■ DIRECTIONS
Write out, word for word, every line in the data below from the one containing "green line: (71, 78) -> (106, 147), moved" to the one containing "red L-shape: (63, 150)", both of them included.

■ RECORDS SUPPLIED
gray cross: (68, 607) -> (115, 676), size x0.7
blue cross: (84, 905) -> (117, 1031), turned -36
...
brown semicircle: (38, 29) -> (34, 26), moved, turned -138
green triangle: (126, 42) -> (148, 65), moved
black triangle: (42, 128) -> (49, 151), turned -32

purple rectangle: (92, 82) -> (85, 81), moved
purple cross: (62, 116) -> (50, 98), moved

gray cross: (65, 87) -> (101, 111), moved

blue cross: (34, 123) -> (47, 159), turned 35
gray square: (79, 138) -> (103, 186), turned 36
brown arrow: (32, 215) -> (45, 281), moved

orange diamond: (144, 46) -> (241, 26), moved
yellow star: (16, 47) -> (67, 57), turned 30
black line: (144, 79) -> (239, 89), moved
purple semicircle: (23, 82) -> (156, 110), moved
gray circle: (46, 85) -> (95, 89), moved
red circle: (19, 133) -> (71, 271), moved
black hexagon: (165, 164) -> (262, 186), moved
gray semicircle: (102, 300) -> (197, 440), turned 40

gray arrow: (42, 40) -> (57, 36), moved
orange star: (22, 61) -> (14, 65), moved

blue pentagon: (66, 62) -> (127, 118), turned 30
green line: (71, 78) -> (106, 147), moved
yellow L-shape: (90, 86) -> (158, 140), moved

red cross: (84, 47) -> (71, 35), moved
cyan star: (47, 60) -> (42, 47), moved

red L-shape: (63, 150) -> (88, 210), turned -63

■ ANSWER FOR THE TASK
green line: (71, 78) -> (106, 147), moved
yellow L-shape: (90, 86) -> (158, 140), moved

red cross: (84, 47) -> (71, 35), moved
cyan star: (47, 60) -> (42, 47), moved

red L-shape: (63, 150) -> (88, 210), turned -63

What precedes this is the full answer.